# OBJECTIVE
Go through the items below and copy out each line in which the string "calc" appears.

━━━━━ THE DATA ━━━━━

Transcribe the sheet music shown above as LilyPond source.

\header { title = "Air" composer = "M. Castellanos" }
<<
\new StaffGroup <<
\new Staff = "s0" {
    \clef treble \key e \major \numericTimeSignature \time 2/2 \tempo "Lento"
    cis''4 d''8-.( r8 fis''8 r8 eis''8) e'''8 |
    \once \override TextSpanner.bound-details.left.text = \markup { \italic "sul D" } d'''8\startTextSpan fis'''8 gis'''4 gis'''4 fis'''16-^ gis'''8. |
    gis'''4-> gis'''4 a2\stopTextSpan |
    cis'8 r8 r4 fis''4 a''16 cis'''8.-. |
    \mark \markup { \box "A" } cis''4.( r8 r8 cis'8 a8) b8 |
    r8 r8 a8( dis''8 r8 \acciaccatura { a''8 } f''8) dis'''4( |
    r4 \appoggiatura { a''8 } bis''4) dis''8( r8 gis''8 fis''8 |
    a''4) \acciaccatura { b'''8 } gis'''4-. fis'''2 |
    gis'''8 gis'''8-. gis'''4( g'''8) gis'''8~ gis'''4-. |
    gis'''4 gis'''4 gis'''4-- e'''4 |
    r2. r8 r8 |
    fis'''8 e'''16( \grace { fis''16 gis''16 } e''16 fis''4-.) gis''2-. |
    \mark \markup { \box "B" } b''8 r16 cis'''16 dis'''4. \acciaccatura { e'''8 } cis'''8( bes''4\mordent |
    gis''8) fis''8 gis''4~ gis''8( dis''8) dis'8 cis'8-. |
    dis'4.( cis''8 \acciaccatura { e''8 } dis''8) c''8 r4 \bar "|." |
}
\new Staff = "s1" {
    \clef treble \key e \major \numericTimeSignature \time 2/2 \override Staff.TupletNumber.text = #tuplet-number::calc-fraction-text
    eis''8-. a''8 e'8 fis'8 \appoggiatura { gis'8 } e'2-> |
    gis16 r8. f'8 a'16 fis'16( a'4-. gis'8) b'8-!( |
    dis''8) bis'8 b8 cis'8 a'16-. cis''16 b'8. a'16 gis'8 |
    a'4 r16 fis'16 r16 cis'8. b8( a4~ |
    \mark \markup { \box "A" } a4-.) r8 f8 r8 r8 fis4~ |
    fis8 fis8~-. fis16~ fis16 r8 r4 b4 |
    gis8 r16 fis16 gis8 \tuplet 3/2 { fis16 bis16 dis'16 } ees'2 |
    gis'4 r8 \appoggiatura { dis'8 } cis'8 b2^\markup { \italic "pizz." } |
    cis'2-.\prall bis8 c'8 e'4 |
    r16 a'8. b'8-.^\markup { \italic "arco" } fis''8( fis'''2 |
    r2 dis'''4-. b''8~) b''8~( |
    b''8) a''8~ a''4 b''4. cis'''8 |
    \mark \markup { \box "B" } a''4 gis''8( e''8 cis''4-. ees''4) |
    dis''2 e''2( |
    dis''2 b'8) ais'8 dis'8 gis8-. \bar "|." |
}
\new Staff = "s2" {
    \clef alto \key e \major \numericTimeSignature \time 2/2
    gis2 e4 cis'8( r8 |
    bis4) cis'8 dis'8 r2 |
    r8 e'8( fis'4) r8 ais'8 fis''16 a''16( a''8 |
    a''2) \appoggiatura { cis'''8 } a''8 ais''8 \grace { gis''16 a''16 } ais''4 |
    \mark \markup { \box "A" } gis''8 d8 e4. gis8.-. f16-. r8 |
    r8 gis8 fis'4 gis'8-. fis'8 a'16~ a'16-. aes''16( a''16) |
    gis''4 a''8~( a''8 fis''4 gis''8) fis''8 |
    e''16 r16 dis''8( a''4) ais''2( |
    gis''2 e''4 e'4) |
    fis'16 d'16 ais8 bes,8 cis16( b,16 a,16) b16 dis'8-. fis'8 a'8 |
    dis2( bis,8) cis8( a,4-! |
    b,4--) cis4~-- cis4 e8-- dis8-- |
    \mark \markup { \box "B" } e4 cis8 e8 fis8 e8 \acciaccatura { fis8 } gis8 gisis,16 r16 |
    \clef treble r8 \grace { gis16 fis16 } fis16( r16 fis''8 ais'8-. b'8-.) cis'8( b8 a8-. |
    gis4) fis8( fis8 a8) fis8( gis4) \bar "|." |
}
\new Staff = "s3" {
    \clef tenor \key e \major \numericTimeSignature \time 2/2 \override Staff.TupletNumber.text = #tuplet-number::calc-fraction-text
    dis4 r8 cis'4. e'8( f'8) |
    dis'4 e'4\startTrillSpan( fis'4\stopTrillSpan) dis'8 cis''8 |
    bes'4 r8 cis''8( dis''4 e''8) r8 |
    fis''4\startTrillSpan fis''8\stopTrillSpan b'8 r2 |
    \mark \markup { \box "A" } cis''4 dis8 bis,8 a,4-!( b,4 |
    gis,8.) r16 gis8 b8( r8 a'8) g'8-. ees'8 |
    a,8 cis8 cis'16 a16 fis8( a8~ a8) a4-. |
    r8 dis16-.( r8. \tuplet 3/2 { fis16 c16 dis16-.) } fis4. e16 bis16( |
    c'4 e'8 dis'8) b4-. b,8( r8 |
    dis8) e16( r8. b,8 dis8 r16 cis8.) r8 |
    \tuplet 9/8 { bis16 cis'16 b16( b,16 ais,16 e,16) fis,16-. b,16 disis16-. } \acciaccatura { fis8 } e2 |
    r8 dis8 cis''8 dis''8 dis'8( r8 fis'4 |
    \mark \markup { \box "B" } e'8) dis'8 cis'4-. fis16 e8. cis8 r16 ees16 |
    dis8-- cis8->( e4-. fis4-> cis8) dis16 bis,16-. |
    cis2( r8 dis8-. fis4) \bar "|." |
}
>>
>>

━━━━━

# TASK RESULT
    \clef treble \key e \major \numericTimeSignature \time 2/2 \override Staff.TupletNumber.text = #tuplet-number::calc-fraction-text
    \clef tenor \key e \major \numericTimeSignature \time 2/2 \override Staff.TupletNumber.text = #tuplet-number::calc-fraction-text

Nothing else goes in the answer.